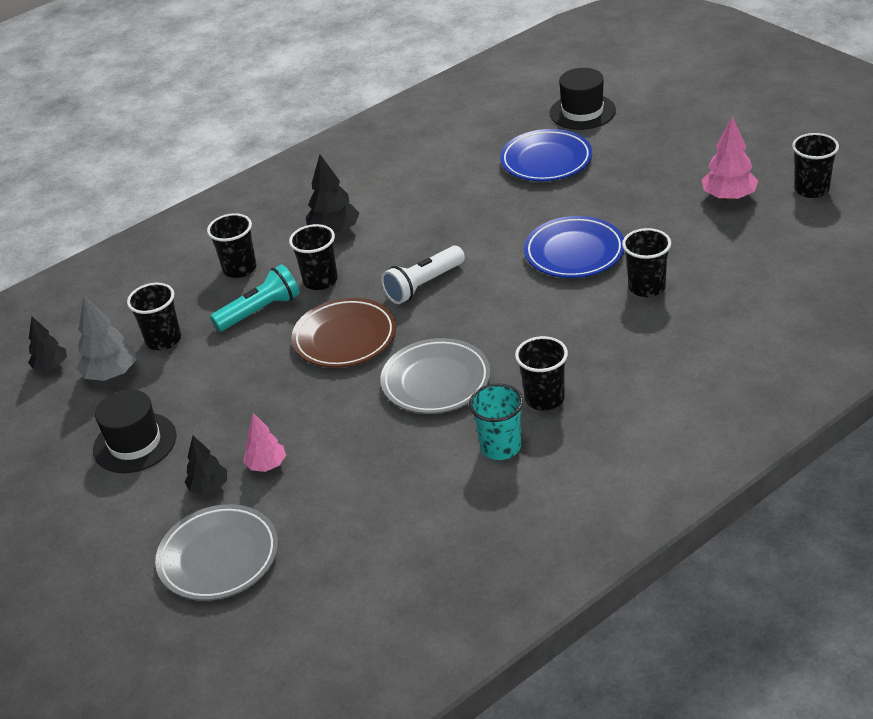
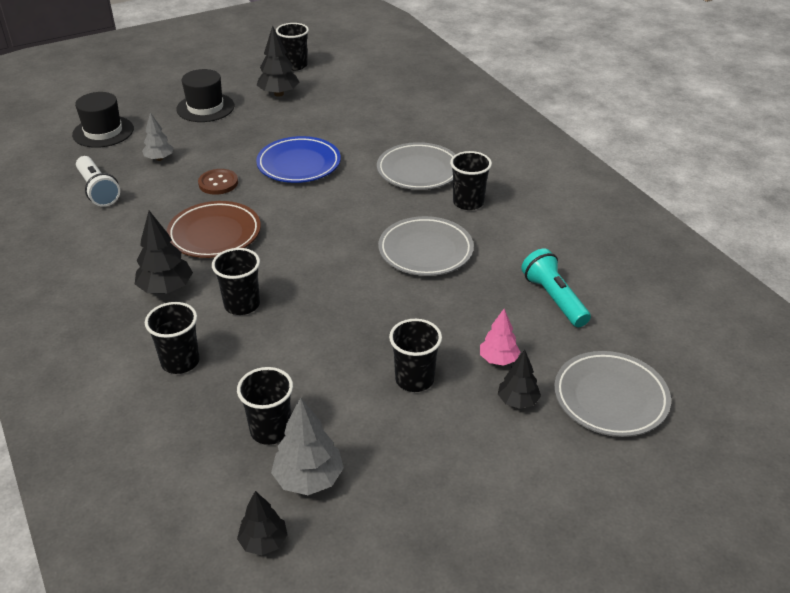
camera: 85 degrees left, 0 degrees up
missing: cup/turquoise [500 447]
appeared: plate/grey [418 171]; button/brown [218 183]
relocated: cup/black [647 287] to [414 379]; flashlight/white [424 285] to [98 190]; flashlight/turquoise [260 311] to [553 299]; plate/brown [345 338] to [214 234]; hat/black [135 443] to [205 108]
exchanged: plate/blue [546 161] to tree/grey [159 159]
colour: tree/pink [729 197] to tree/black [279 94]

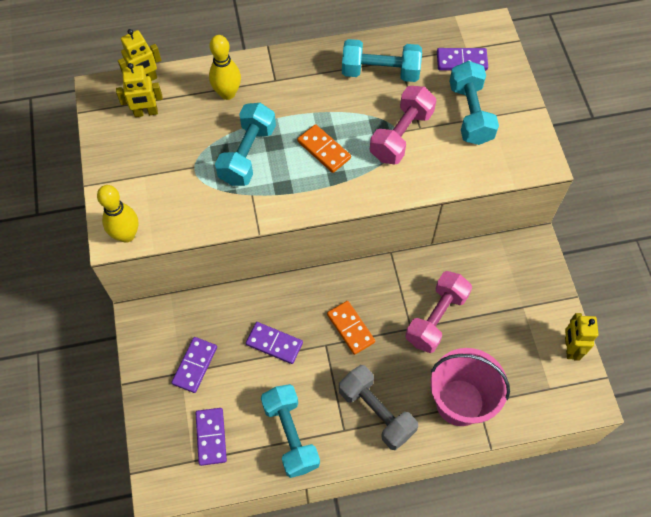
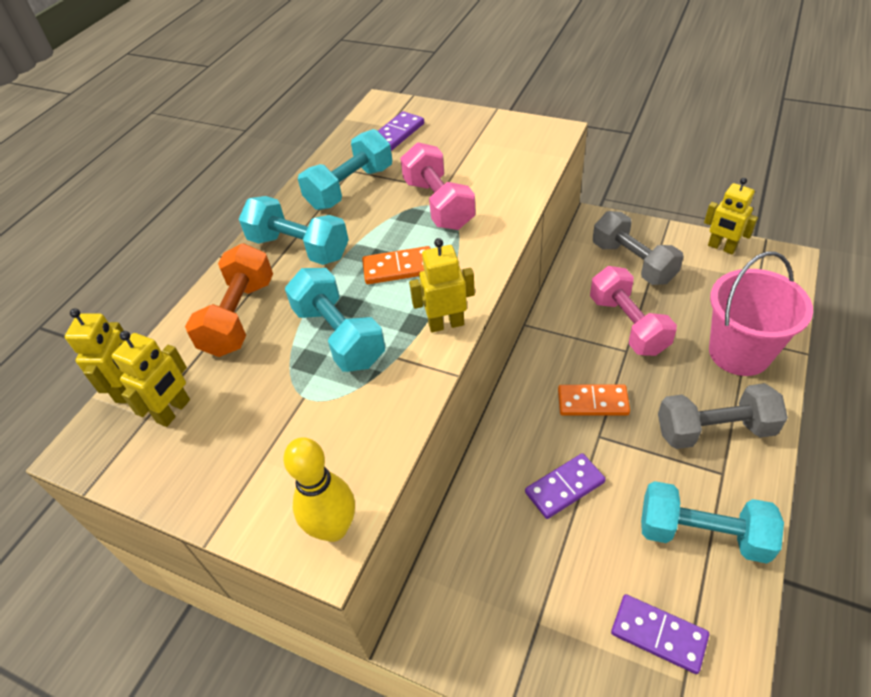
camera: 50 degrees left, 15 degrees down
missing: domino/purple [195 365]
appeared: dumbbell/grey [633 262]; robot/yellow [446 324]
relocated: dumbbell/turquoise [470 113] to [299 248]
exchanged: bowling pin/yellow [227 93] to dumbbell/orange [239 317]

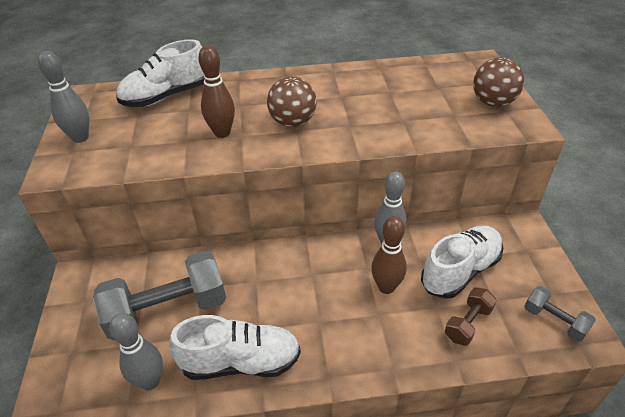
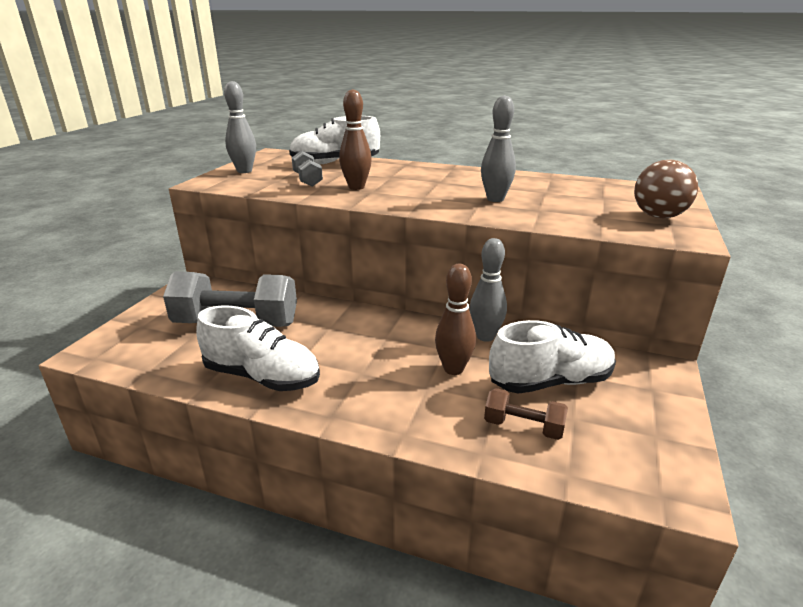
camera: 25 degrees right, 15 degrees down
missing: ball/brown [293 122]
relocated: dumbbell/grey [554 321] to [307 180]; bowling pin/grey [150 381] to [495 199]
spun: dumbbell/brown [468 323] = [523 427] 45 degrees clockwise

——————

TASK REQUIREMENTS ▸ Omit pictures; set down the rest of the material word for word.

TASK RESPONSE ▸
camera: 85 degrees left, 0 degrees up
missing: cup/turquoise [500 447]
appeared: plate/grey [418 171]; button/brown [218 183]
relocated: cup/black [647 287] to [414 379]; flashlight/white [424 285] to [98 190]; flashlight/turquoise [260 311] to [553 299]; plate/brown [345 338] to [214 234]; hat/black [135 443] to [205 108]
exchanged: plate/blue [546 161] to tree/grey [159 159]
colour: tree/pink [729 197] to tree/black [279 94]

camera: 50 degrees left, 15 degrees down
missing: domino/purple [195 365]
appeared: dumbbell/grey [633 262]; robot/yellow [446 324]
relocated: dumbbell/turquoise [470 113] to [299 248]
exchanged: bowling pin/yellow [227 93] to dumbbell/orange [239 317]

camera: 25 degrees right, 15 degrees down
missing: ball/brown [293 122]
relocated: dumbbell/grey [554 321] to [307 180]; bowling pin/grey [150 381] to [495 199]
spun: dumbbell/brown [468 323] = [523 427] 45 degrees clockwise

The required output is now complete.